- Exercise objective
In the records below, find the line that contains "orange truck |" and the line that contains "recolor | orange", then retype exactly those two lines and every line between them.

***** Information

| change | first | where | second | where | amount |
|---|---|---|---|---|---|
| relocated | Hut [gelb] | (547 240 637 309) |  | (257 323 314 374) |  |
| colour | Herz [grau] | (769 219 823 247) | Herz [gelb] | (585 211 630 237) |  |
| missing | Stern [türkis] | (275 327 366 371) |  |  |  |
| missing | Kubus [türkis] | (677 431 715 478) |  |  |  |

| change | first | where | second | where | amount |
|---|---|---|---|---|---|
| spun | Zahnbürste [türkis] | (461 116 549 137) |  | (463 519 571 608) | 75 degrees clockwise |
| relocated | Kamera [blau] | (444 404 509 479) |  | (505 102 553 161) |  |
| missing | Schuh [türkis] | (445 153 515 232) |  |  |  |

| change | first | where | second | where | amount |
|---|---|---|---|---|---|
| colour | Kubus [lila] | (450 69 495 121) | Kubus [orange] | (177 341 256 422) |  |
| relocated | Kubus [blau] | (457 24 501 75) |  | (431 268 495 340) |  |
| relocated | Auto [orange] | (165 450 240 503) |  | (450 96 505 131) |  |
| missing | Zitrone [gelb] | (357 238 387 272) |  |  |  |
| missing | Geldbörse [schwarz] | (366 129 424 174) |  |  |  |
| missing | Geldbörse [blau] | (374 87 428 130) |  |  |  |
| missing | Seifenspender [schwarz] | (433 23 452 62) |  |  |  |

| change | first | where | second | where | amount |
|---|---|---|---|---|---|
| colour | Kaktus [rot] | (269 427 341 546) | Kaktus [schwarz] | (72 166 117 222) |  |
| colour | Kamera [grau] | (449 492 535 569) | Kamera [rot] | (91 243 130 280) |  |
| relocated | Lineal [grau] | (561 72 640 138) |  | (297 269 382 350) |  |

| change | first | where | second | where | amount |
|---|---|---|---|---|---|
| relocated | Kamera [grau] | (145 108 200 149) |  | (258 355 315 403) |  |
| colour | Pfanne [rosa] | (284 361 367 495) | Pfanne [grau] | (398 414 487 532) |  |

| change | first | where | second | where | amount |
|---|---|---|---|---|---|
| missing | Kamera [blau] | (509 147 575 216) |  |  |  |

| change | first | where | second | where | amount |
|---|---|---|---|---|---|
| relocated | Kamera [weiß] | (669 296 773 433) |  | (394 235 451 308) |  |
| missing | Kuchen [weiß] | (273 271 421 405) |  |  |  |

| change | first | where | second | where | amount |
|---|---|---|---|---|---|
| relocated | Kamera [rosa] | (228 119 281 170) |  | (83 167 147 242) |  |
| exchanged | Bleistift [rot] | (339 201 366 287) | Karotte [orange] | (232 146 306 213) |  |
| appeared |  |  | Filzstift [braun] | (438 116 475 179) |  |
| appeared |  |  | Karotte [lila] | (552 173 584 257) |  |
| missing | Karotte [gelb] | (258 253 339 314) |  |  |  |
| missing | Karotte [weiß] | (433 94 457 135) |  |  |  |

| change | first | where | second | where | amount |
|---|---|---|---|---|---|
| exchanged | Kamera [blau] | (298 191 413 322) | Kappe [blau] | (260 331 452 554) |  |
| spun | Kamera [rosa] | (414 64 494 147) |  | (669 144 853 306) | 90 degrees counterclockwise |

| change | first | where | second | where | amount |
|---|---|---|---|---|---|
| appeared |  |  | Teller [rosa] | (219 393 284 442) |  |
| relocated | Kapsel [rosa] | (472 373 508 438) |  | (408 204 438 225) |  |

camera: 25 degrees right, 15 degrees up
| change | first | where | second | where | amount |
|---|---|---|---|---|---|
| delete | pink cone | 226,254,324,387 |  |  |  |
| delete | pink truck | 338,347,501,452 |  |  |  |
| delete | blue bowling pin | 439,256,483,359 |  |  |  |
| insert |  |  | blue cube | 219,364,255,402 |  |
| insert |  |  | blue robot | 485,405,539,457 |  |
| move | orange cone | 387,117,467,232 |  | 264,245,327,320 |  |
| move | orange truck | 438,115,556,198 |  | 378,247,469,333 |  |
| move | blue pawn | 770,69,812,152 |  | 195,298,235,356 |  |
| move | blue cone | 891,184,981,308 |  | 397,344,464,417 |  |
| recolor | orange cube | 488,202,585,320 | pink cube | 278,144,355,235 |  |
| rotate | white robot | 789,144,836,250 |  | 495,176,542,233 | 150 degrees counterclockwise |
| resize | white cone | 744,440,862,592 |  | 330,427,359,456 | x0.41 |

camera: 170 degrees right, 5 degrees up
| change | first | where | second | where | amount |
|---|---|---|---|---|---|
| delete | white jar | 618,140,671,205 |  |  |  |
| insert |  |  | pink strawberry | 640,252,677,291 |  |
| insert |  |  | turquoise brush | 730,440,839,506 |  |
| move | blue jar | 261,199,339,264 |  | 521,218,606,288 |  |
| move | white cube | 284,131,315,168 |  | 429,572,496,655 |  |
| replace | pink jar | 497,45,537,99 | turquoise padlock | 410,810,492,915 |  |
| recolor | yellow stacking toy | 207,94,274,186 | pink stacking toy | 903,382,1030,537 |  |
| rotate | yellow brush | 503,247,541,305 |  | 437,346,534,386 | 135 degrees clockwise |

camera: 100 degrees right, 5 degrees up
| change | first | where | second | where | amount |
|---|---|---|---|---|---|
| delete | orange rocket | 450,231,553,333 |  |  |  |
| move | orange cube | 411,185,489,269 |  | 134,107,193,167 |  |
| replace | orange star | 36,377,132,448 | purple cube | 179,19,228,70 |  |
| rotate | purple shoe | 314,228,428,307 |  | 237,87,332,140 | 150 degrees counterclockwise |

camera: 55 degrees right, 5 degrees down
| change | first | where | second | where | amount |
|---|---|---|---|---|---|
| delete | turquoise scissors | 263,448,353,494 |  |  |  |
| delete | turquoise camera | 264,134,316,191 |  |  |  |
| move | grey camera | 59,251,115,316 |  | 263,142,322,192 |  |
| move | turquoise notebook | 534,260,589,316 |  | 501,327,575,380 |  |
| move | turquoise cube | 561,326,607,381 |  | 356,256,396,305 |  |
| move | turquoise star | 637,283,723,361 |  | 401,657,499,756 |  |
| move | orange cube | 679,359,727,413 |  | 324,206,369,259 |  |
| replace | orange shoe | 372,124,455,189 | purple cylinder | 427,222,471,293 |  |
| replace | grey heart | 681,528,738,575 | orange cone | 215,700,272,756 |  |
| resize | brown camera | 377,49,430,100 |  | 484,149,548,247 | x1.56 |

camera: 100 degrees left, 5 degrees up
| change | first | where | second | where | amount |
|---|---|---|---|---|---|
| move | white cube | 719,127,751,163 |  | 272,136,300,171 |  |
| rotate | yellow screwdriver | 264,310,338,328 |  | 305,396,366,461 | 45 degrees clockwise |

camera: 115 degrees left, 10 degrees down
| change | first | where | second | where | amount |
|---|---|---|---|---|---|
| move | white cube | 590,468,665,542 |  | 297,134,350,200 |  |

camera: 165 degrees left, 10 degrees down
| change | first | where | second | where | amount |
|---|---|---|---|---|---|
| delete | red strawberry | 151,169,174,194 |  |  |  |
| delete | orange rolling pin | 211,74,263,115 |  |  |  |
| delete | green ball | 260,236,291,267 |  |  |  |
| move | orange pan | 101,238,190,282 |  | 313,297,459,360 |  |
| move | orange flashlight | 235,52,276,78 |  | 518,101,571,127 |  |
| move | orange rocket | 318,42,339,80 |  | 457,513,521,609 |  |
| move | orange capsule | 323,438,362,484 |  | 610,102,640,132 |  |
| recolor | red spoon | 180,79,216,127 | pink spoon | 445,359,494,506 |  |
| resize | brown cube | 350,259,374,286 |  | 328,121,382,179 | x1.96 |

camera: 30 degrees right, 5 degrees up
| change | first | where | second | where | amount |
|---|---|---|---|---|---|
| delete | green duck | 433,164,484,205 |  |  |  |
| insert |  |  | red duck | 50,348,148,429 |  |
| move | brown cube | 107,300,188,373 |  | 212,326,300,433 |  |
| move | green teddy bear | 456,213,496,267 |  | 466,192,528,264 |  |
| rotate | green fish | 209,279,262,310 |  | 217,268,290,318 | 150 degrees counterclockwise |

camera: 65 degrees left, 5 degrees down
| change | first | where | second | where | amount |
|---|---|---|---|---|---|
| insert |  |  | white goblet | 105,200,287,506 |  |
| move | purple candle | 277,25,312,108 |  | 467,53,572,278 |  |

**********

- Output of the exercise
| move | orange truck | 438,115,556,198 |  | 378,247,469,333 |  |
| move | blue pawn | 770,69,812,152 |  | 195,298,235,356 |  |
| move | blue cone | 891,184,981,308 |  | 397,344,464,417 |  |
| recolor | orange cube | 488,202,585,320 | pink cube | 278,144,355,235 |  |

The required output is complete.